(Excerpts from a dataset)
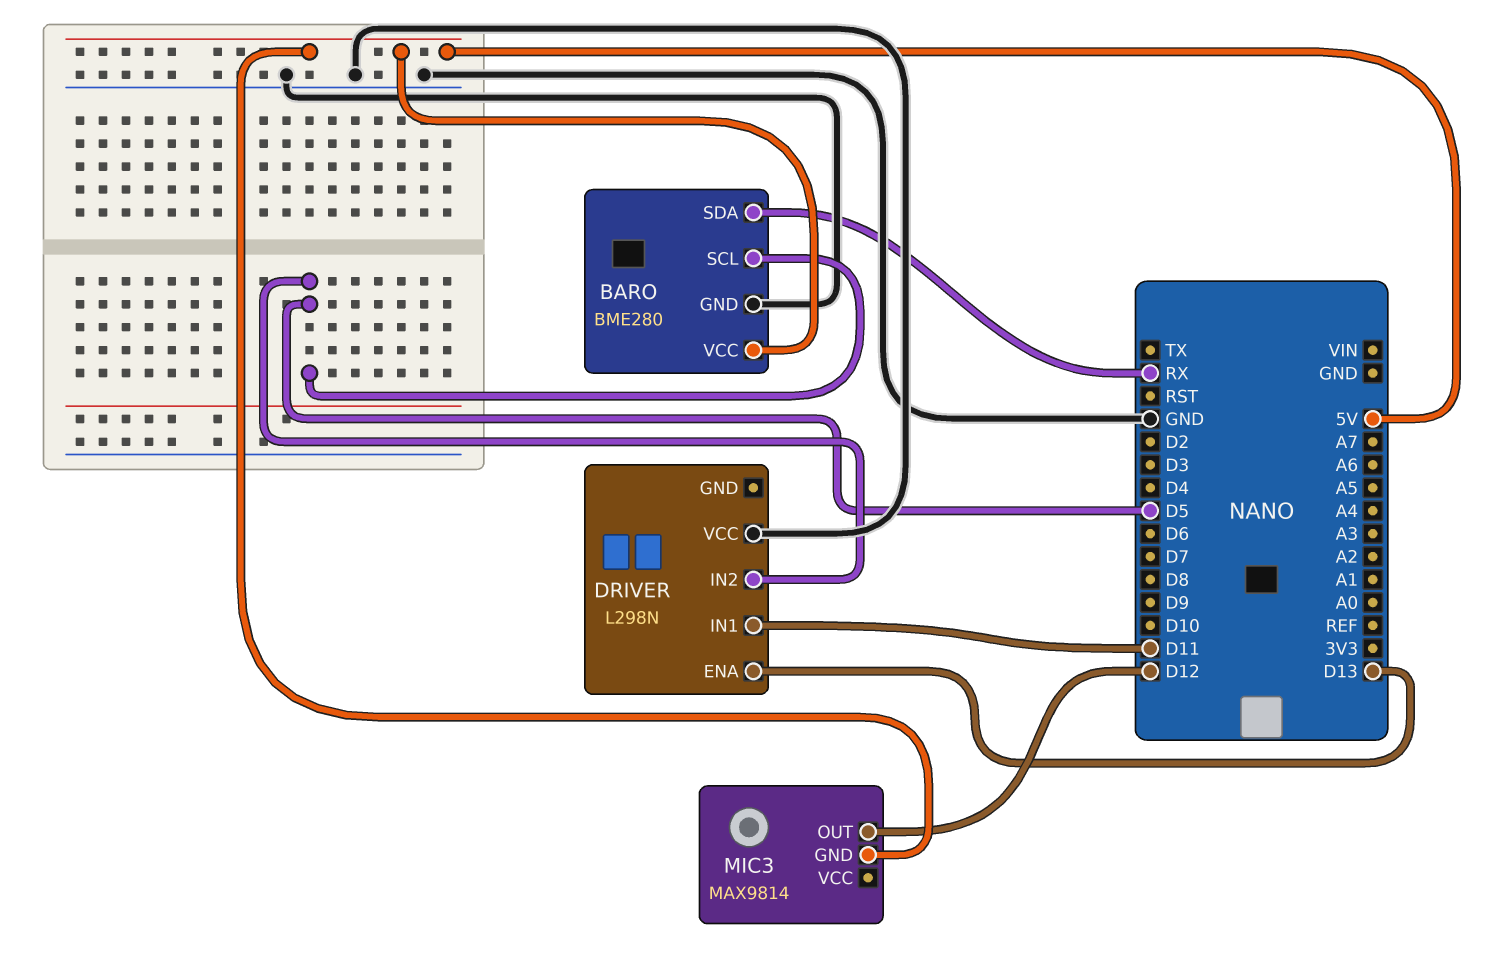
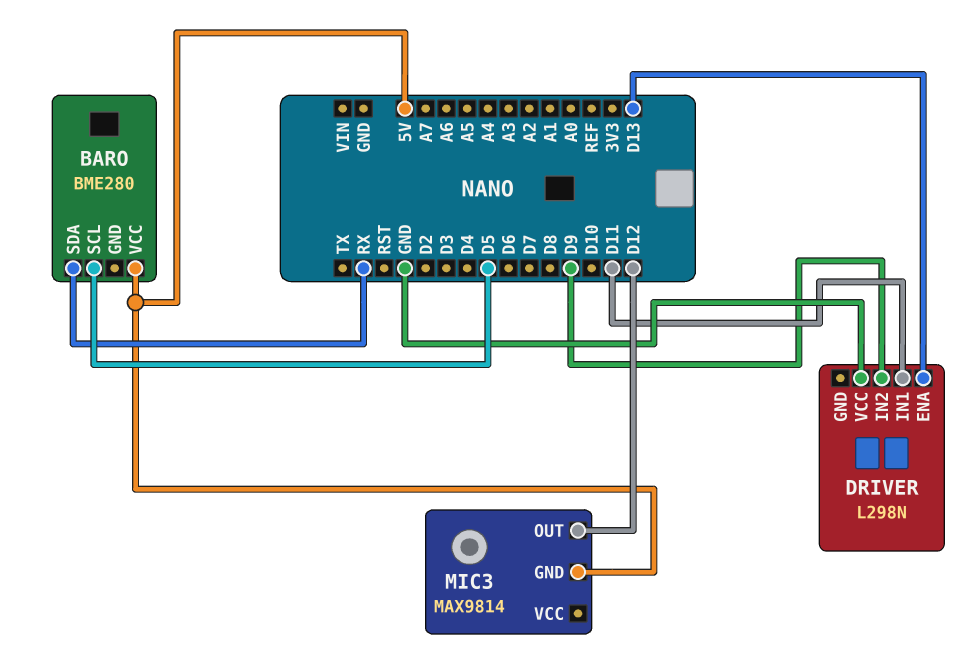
BARO pin GND: GND -> none
DRIVER pin IN2: D5 -> D9

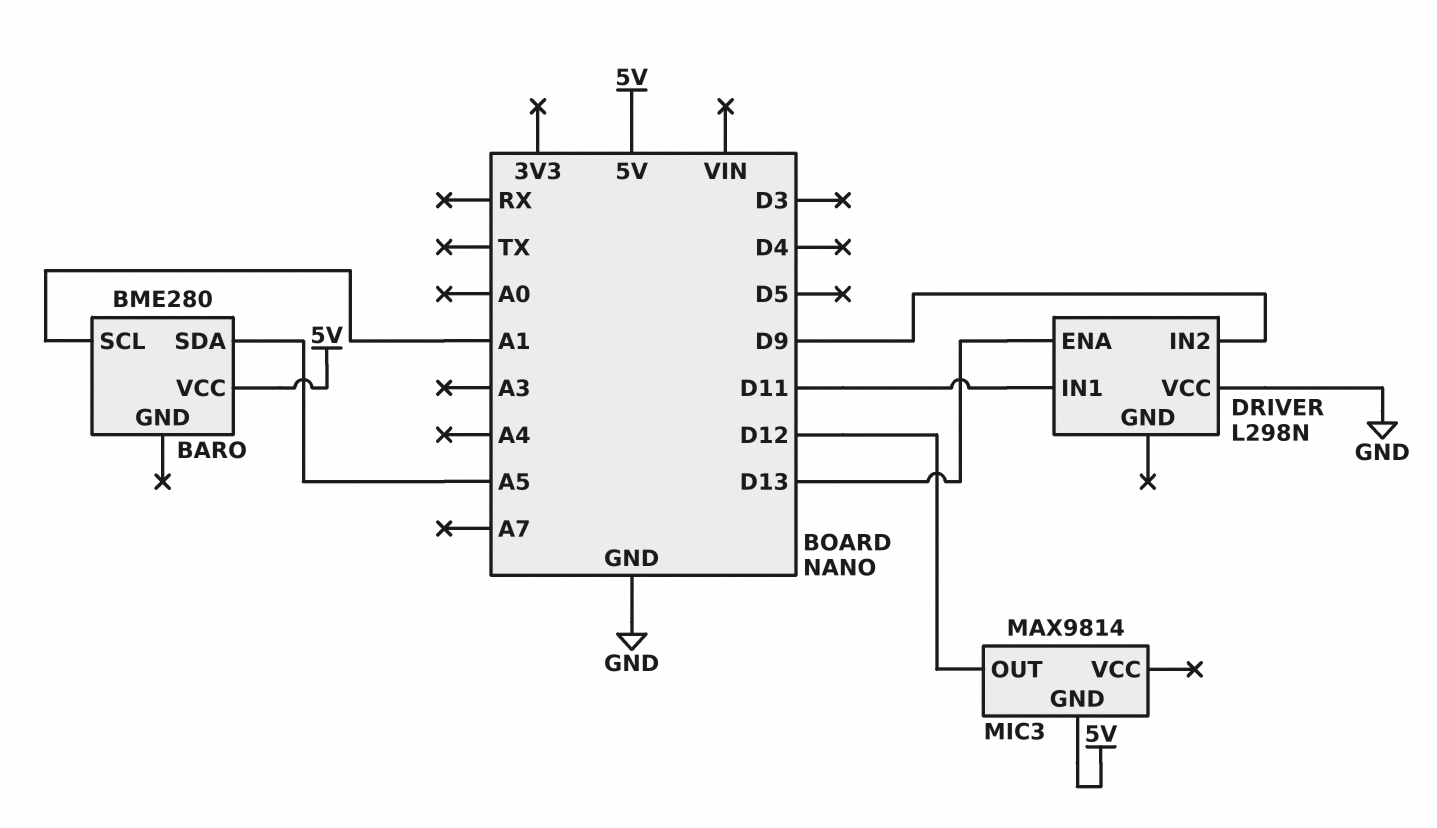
BARO pin SCL: D5 -> A1
BARO pin SDA: RX -> A5

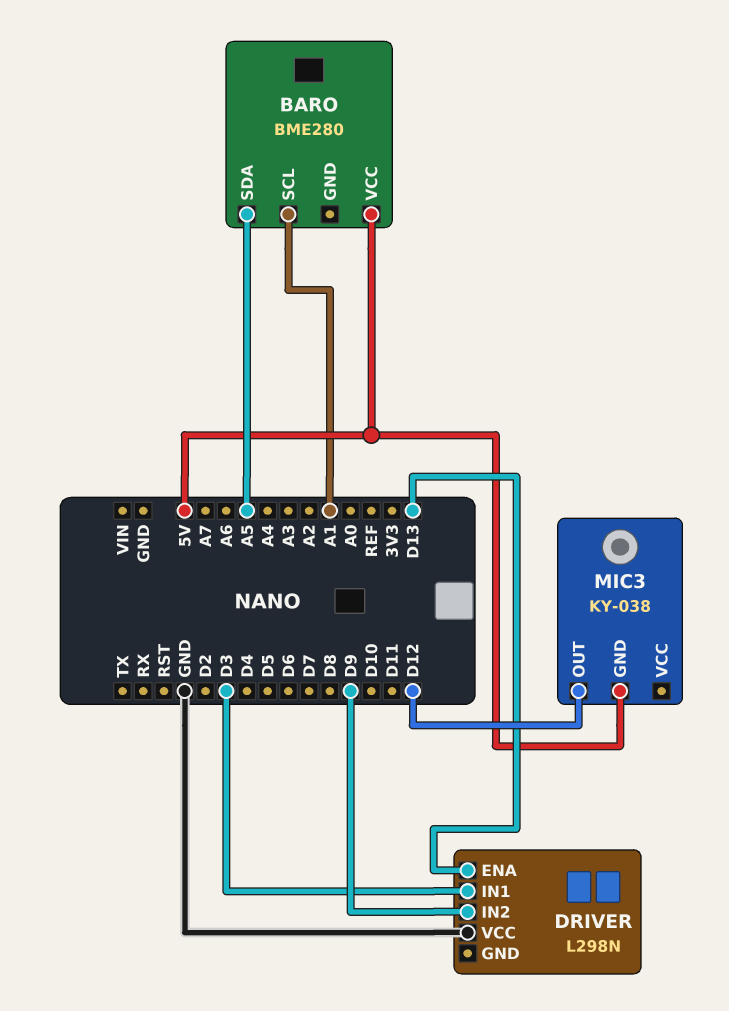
DRIVER pin IN1: D11 -> D3
MIC3: MAX9814 -> KY-038

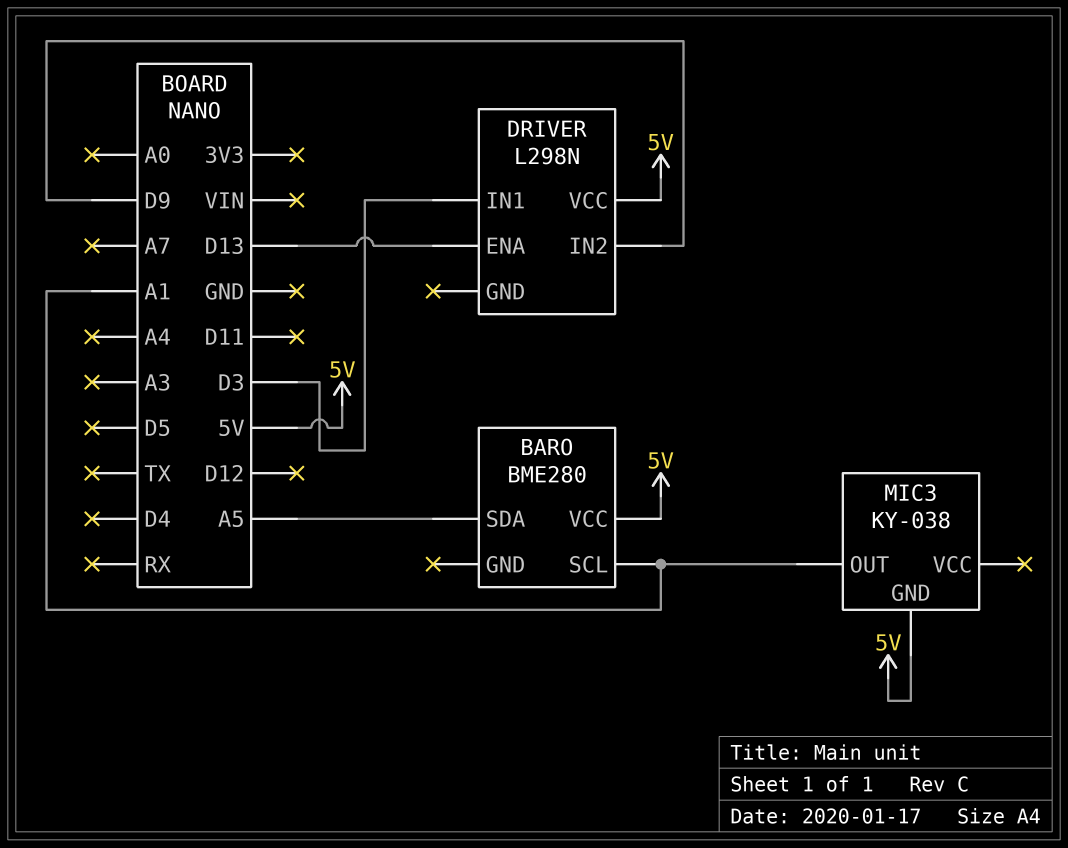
DRIVER pin VCC: GND -> 5V
MIC3 pin OUT: D12 -> A1

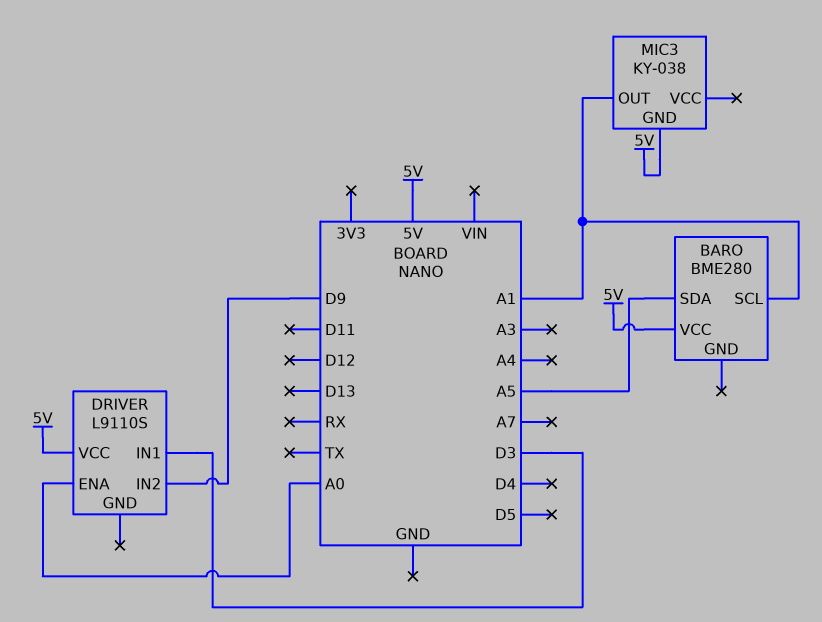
DRIVER: L298N -> L9110S
DRIVER pin ENA: D13 -> A0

Exercise brief:
From the line containing "DRIVER pin IN2: D5 -> D9" to the final line above, both included, transcribe every line exactly and leave all pictures out.

Result for this exercise:
DRIVER pin IN2: D5 -> D9

BARO pin SCL: D5 -> A1
BARO pin SDA: RX -> A5

DRIVER pin IN1: D11 -> D3
MIC3: MAX9814 -> KY-038

DRIVER pin VCC: GND -> 5V
MIC3 pin OUT: D12 -> A1

DRIVER: L298N -> L9110S
DRIVER pin ENA: D13 -> A0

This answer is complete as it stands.